WHAT NEEDS TO BE DONE — For this exercise, write out exactly the lines from the line containing "D5: schottky BAT85" through the last line of the records, and no other lines.

*** Opening GIVEN DATA ***

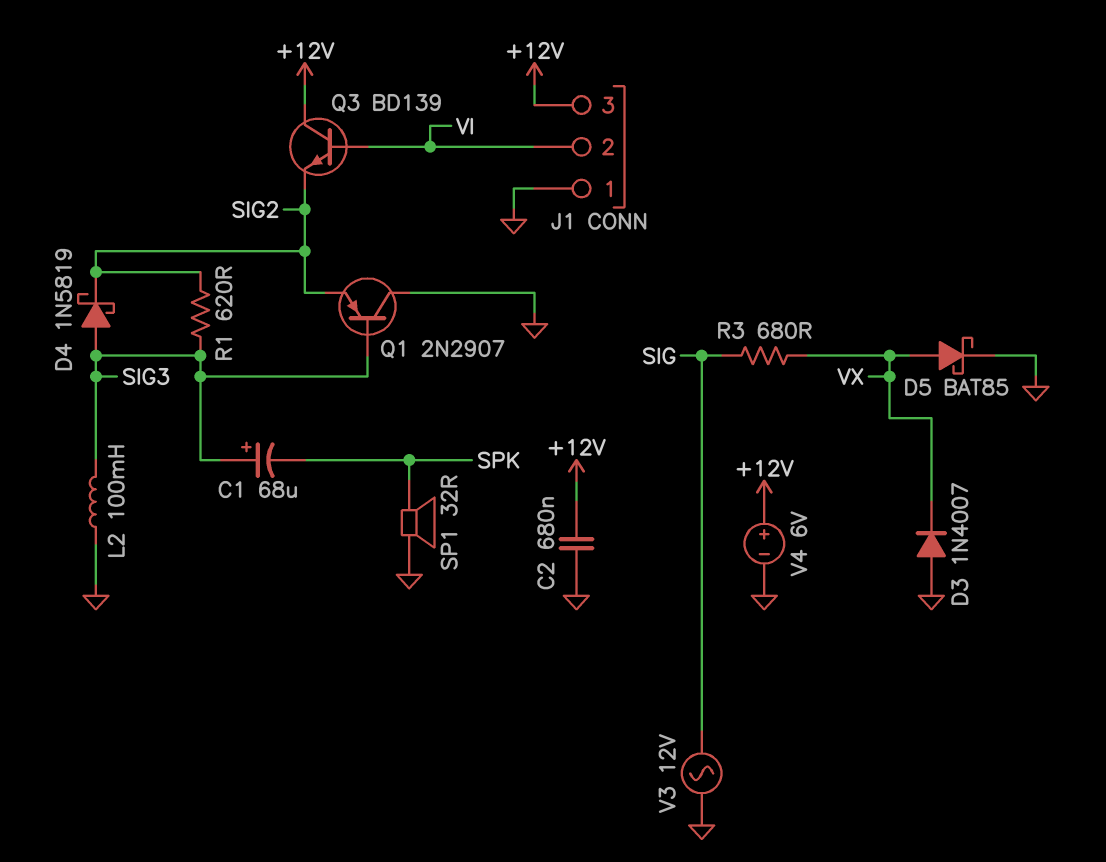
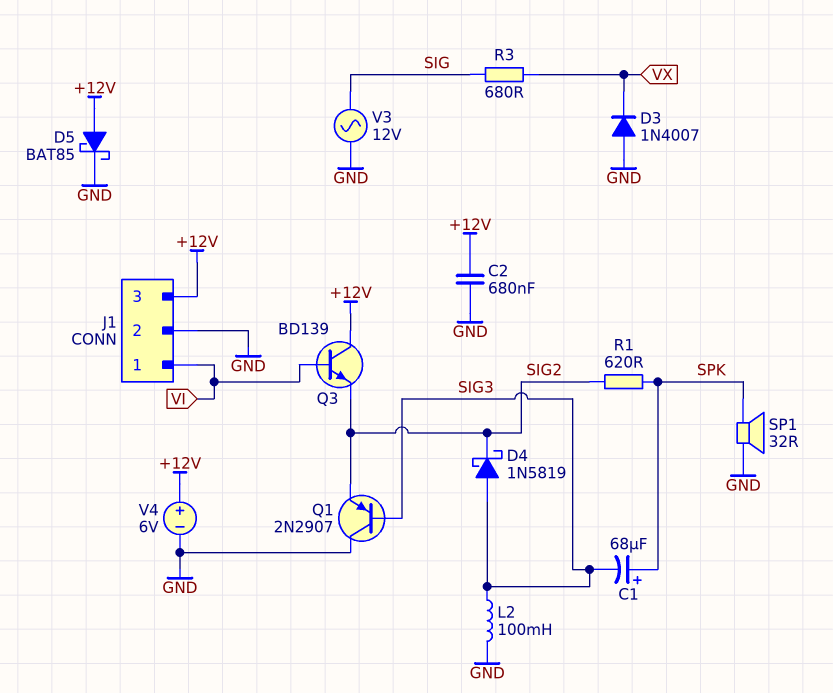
C1: 68uF (plus SIG3, minus SPK) -> 68uF (plus SPK, minus SIG3)
D5: schottky BAT85 (A VX, K GND) -> schottky BAT85 (A +12V, K GND)
J1 pin 1: GND -> VI
J1 pin 2: VI -> GND
R1: 620 (SIG2, SIG3) -> 620 (SIG2, SPK)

*** Closing GIVEN DATA ***

EXPECTED ANSWER —
D5: schottky BAT85 (A VX, K GND) -> schottky BAT85 (A +12V, K GND)
J1 pin 1: GND -> VI
J1 pin 2: VI -> GND
R1: 620 (SIG2, SIG3) -> 620 (SIG2, SPK)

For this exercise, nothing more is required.